Given request
Recast the data below as a Markdown table with two columns, Row and Change: number each row in Row, put its line in Change, and leave out blank lines.

Extracted entries
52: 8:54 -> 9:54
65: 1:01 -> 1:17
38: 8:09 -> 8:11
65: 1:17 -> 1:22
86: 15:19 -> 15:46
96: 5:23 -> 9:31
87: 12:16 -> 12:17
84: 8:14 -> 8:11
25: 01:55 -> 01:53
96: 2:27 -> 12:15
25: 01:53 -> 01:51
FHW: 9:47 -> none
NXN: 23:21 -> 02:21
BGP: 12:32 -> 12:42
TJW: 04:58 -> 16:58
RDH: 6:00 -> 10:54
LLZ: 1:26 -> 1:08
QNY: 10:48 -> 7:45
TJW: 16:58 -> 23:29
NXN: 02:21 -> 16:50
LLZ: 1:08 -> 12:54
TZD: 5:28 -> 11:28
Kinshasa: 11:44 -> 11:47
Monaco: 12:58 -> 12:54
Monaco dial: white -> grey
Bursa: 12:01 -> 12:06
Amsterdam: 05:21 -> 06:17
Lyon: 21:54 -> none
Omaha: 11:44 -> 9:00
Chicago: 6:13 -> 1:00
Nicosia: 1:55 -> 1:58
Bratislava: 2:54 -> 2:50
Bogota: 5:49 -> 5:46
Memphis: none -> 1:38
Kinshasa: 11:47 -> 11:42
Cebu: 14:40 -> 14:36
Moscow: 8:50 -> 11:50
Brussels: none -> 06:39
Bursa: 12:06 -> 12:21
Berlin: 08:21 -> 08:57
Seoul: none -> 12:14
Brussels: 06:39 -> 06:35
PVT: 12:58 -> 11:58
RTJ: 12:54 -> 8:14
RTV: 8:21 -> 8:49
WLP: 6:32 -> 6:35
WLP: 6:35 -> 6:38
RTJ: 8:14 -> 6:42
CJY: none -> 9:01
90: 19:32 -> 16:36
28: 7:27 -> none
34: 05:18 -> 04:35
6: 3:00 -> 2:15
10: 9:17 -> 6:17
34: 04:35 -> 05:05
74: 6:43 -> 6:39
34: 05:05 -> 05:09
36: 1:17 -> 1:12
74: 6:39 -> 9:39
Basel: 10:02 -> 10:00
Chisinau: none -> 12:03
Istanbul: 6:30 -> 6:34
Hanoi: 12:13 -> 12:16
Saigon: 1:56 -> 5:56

Output of the exercise
| Row | Change |
|---|---|
| 1 | 52: 8:54 -> 9:54 |
| 2 | 65: 1:01 -> 1:17 |
| 3 | 38: 8:09 -> 8:11 |
| 4 | 65: 1:17 -> 1:22 |
| 5 | 86: 15:19 -> 15:46 |
| 6 | 96: 5:23 -> 9:31 |
| 7 | 87: 12:16 -> 12:17 |
| 8 | 84: 8:14 -> 8:11 |
| 9 | 25: 01:55 -> 01:53 |
| 10 | 96: 2:27 -> 12:15 |
| 11 | 25: 01:53 -> 01:51 |
| 12 | FHW: 9:47 -> none |
| 13 | NXN: 23:21 -> 02:21 |
| 14 | BGP: 12:32 -> 12:42 |
| 15 | TJW: 04:58 -> 16:58 |
| 16 | RDH: 6:00 -> 10:54 |
| 17 | LLZ: 1:26 -> 1:08 |
| 18 | QNY: 10:48 -> 7:45 |
| 19 | TJW: 16:58 -> 23:29 |
| 20 | NXN: 02:21 -> 16:50 |
| 21 | LLZ: 1:08 -> 12:54 |
| 22 | TZD: 5:28 -> 11:28 |
| 23 | Kinshasa: 11:44 -> 11:47 |
| 24 | Monaco: 12:58 -> 12:54 |
| 25 | Monaco dial: white -> grey |
| 26 | Bursa: 12:01 -> 12:06 |
| 27 | Amsterdam: 05:21 -> 06:17 |
| 28 | Lyon: 21:54 -> none |
| 29 | Omaha: 11:44 -> 9:00 |
| 30 | Chicago: 6:13 -> 1:00 |
| 31 | Nicosia: 1:55 -> 1:58 |
| 32 | Bratislava: 2:54 -> 2:50 |
| 33 | Bogota: 5:49 -> 5:46 |
| 34 | Memphis: none -> 1:38 |
| 35 | Kinshasa: 11:47 -> 11:42 |
| 36 | Cebu: 14:40 -> 14:36 |
| 37 | Moscow: 8:50 -> 11:50 |
| 38 | Brussels: none -> 06:39 |
| 39 | Bursa: 12:06 -> 12:21 |
| 40 | Berlin: 08:21 -> 08:57 |
| 41 | Seoul: none -> 12:14 |
| 42 | Brussels: 06:39 -> 06:35 |
| 43 | PVT: 12:58 -> 11:58 |
| 44 | RTJ: 12:54 -> 8:14 |
| 45 | RTV: 8:21 -> 8:49 |
| 46 | WLP: 6:32 -> 6:35 |
| 47 | WLP: 6:35 -> 6:38 |
| 48 | RTJ: 8:14 -> 6:42 |
| 49 | CJY: none -> 9:01 |
| 50 | 90: 19:32 -> 16:36 |
| 51 | 28: 7:27 -> none |
| 52 | 34: 05:18 -> 04:35 |
| 53 | 6: 3:00 -> 2:15 |
| 54 | 10: 9:17 -> 6:17 |
| 55 | 34: 04:35 -> 05:05 |
| 56 | 74: 6:43 -> 6:39 |
| 57 | 34: 05:05 -> 05:09 |
| 58 | 36: 1:17 -> 1:12 |
| 59 | 74: 6:39 -> 9:39 |
| 60 | Basel: 10:02 -> 10:00 |
| 61 | Chisinau: none -> 12:03 |
| 62 | Istanbul: 6:30 -> 6:34 |
| 63 | Hanoi: 12:13 -> 12:16 |
| 64 | Saigon: 1:56 -> 5:56 |